Problem to solve: What is needed here is an exact repetition of the records below, beginning at the line that has "MATRIX3: MAX7221 -> MAX7219" and stopping after the line that has "STEPPER pin IN4: D1 -> D6".

Source information:
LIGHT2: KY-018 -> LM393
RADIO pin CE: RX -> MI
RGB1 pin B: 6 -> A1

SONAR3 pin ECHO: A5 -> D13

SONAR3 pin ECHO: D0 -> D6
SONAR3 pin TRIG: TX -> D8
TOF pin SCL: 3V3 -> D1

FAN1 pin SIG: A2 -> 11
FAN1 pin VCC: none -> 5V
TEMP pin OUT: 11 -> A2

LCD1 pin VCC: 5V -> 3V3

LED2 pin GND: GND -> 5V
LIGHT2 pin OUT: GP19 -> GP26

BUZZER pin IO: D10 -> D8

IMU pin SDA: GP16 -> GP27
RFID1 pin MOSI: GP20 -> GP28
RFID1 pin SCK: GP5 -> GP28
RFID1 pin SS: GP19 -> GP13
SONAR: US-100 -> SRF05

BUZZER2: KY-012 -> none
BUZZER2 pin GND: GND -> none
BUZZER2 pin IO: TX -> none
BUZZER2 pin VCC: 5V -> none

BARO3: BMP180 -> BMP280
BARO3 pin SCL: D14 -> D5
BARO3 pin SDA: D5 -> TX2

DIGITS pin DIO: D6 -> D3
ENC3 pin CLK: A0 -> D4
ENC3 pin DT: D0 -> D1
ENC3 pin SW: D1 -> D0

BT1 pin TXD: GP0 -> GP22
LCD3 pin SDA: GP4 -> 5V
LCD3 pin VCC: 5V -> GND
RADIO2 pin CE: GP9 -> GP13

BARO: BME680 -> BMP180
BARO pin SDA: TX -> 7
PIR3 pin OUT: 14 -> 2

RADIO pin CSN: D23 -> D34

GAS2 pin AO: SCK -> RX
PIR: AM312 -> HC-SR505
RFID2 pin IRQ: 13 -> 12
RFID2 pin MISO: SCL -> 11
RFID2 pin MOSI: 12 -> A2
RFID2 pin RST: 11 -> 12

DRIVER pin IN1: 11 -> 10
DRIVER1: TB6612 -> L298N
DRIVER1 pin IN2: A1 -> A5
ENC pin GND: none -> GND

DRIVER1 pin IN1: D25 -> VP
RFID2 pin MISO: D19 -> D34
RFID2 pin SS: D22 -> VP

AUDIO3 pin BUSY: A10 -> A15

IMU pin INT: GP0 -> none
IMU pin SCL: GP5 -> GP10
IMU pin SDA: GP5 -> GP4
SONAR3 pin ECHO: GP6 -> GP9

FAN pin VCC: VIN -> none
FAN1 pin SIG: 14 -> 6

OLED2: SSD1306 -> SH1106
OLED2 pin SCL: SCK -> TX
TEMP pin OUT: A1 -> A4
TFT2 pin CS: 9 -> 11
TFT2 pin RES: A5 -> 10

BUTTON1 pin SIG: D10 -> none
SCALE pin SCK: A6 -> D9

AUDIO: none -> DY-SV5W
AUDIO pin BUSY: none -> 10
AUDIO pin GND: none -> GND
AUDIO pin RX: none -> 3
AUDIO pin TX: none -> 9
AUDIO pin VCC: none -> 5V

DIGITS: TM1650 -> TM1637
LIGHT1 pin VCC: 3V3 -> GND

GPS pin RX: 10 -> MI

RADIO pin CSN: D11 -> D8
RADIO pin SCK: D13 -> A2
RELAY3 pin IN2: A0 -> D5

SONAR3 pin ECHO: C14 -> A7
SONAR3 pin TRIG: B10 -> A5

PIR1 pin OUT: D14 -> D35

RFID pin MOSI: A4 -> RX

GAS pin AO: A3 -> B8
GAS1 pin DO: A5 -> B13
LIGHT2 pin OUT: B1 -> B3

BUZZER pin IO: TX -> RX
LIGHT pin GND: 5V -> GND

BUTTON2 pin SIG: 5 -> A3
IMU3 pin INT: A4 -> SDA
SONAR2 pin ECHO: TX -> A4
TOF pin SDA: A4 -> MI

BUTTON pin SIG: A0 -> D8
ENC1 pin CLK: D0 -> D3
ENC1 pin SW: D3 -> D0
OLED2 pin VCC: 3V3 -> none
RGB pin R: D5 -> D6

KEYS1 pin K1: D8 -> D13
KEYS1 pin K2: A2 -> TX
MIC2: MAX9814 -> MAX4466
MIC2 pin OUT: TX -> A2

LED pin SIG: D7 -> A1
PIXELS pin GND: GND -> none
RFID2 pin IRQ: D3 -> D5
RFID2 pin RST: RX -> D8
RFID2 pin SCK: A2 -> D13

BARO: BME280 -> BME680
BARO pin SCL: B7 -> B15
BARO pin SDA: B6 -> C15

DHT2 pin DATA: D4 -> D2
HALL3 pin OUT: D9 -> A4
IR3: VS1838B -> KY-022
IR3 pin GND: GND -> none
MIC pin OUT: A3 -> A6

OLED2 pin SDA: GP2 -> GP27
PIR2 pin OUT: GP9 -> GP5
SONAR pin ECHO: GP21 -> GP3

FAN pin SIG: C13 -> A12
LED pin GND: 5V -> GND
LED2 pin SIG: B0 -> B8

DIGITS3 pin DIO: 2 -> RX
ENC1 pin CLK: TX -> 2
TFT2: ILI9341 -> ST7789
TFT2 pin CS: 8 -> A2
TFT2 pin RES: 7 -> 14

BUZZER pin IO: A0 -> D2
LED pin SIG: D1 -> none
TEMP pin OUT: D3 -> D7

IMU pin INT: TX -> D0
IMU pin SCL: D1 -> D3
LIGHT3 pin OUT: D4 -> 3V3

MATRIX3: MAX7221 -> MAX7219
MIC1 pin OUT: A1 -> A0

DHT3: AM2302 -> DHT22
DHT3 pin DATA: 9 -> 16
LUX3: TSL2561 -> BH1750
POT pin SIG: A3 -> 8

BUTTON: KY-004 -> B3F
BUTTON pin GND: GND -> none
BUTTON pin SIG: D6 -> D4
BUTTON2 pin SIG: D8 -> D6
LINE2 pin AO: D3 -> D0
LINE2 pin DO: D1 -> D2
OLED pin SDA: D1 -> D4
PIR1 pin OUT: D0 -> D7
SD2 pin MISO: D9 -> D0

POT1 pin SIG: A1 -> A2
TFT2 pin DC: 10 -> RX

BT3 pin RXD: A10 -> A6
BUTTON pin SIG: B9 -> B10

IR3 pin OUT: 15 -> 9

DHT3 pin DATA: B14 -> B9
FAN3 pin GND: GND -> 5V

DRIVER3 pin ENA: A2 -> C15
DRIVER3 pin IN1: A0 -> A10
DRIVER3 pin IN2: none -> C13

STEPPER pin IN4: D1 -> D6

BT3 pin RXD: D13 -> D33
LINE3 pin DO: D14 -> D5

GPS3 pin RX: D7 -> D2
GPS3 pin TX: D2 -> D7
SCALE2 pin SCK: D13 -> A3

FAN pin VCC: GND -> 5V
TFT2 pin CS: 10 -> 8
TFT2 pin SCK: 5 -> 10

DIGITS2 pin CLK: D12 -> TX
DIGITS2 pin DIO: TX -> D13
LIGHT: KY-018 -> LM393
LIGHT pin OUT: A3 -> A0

Finished exercise:
MATRIX3: MAX7221 -> MAX7219
MIC1 pin OUT: A1 -> A0

DHT3: AM2302 -> DHT22
DHT3 pin DATA: 9 -> 16
LUX3: TSL2561 -> BH1750
POT pin SIG: A3 -> 8

BUTTON: KY-004 -> B3F
BUTTON pin GND: GND -> none
BUTTON pin SIG: D6 -> D4
BUTTON2 pin SIG: D8 -> D6
LINE2 pin AO: D3 -> D0
LINE2 pin DO: D1 -> D2
OLED pin SDA: D1 -> D4
PIR1 pin OUT: D0 -> D7
SD2 pin MISO: D9 -> D0

POT1 pin SIG: A1 -> A2
TFT2 pin DC: 10 -> RX

BT3 pin RXD: A10 -> A6
BUTTON pin SIG: B9 -> B10

IR3 pin OUT: 15 -> 9

DHT3 pin DATA: B14 -> B9
FAN3 pin GND: GND -> 5V

DRIVER3 pin ENA: A2 -> C15
DRIVER3 pin IN1: A0 -> A10
DRIVER3 pin IN2: none -> C13

STEPPER pin IN4: D1 -> D6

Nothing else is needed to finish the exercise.